#### [Task instructions]
Pull each line containing "green" out of the data and copy it.

#### [Extracted records]
:::

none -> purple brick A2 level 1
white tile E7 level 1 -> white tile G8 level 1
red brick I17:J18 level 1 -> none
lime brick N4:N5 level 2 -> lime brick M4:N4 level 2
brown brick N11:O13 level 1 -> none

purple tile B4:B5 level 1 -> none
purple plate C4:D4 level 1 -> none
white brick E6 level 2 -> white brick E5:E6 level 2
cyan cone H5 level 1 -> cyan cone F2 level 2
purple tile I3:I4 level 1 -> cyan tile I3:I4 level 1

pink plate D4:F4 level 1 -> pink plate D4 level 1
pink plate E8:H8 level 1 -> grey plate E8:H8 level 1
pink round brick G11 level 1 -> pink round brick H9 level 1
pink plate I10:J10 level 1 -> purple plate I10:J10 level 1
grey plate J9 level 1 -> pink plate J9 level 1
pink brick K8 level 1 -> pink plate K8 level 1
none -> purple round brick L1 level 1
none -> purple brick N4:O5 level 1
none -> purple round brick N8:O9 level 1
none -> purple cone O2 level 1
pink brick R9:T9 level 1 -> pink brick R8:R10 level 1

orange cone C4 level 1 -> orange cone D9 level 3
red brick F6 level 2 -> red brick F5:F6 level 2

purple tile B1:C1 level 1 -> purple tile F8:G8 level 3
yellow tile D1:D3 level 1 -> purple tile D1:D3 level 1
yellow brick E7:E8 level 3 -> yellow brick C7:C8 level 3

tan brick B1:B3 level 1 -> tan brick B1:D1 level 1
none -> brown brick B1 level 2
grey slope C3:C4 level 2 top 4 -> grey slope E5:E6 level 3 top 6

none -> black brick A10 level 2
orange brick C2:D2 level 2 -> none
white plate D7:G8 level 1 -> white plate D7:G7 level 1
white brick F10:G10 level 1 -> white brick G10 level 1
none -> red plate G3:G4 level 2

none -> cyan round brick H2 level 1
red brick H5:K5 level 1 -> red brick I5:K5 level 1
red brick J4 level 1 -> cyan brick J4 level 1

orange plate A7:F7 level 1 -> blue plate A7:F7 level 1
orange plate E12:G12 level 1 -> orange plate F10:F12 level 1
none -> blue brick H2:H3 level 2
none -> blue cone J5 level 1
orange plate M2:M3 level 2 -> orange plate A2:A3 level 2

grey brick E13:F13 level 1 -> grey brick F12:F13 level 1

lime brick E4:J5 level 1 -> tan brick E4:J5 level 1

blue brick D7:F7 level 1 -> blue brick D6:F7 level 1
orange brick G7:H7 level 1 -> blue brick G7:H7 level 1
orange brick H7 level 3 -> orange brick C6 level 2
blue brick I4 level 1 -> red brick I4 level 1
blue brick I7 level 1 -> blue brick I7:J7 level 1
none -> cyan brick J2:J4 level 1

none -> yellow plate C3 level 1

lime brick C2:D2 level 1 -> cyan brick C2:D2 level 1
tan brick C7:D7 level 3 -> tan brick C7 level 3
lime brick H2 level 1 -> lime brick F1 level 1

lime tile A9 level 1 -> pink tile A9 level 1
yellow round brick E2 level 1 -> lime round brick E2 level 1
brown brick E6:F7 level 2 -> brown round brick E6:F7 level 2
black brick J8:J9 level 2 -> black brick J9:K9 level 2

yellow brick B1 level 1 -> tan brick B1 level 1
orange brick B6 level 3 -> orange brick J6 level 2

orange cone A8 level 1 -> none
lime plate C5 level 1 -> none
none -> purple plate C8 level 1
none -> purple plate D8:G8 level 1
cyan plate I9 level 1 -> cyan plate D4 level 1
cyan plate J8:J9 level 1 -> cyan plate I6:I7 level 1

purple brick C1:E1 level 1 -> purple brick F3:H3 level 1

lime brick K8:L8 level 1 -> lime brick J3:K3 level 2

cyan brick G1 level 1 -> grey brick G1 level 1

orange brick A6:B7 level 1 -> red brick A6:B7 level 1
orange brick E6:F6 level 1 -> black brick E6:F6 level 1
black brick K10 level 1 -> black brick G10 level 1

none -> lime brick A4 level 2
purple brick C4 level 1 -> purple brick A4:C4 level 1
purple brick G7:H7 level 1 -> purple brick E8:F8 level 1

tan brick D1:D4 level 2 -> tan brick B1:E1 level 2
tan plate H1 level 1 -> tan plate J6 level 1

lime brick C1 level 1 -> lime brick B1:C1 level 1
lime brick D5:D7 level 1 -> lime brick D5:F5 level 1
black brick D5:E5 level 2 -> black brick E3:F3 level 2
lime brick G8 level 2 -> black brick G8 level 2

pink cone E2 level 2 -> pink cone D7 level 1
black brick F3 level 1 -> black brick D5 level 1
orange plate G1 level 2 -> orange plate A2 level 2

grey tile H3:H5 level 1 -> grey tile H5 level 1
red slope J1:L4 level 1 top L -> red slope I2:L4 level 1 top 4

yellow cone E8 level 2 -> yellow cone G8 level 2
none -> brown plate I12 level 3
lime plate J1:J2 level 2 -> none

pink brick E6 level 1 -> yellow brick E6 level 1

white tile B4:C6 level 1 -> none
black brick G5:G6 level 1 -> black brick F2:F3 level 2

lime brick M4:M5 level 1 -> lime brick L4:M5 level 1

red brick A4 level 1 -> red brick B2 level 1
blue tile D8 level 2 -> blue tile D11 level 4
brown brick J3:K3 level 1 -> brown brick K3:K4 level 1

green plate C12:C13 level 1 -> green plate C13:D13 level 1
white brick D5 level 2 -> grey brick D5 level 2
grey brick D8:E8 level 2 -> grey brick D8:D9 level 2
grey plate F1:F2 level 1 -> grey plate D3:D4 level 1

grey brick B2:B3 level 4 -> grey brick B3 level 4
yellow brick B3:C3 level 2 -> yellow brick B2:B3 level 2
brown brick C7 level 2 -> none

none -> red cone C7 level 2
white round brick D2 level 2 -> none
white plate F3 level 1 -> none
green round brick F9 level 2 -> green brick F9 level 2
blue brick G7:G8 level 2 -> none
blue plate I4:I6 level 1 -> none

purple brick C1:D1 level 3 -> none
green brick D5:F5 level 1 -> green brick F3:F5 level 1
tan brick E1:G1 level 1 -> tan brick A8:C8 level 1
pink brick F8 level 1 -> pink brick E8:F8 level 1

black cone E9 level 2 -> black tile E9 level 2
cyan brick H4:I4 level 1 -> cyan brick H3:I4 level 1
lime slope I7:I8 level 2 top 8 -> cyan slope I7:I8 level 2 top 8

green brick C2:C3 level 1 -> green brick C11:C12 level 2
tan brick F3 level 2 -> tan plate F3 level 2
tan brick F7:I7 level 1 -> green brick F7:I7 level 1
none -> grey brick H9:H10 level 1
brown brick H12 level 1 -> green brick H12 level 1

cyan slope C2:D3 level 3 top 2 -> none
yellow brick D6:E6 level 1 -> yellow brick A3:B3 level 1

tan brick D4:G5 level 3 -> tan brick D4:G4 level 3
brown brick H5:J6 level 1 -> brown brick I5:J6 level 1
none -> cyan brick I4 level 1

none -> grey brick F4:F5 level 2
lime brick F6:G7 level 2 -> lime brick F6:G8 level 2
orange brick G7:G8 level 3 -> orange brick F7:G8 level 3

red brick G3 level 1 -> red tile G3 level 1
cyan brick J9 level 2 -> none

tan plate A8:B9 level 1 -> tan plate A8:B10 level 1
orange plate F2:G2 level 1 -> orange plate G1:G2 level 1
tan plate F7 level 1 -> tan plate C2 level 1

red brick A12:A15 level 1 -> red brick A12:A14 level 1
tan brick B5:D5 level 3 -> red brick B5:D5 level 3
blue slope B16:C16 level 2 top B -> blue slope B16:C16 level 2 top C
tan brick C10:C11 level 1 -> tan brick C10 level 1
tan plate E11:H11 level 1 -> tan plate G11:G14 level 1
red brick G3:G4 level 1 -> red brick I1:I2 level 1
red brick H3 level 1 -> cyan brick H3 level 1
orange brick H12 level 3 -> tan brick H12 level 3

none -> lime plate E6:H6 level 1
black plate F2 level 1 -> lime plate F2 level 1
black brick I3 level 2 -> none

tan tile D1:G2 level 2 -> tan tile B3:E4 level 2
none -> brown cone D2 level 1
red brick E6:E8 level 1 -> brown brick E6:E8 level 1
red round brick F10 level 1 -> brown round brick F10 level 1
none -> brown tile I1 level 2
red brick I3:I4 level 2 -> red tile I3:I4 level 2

:::

#### [Task response]
green plate C12:C13 level 1 -> green plate C13:D13 level 1
green round brick F9 level 2 -> green brick F9 level 2
green brick D5:F5 level 1 -> green brick F3:F5 level 1
green brick C2:C3 level 1 -> green brick C11:C12 level 2
tan brick F7:I7 level 1 -> green brick F7:I7 level 1
brown brick H12 level 1 -> green brick H12 level 1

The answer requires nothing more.